Task to carry out.
Could you filter the records below down to the lines that include the word "purple"?

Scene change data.
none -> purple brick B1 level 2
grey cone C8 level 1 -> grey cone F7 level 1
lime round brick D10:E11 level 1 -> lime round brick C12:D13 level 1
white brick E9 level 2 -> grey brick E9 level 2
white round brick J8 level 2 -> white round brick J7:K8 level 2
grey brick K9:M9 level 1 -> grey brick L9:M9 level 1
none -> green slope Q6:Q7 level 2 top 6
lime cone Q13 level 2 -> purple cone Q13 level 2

Expected answer.
none -> purple brick B1 level 2
lime cone Q13 level 2 -> purple cone Q13 level 2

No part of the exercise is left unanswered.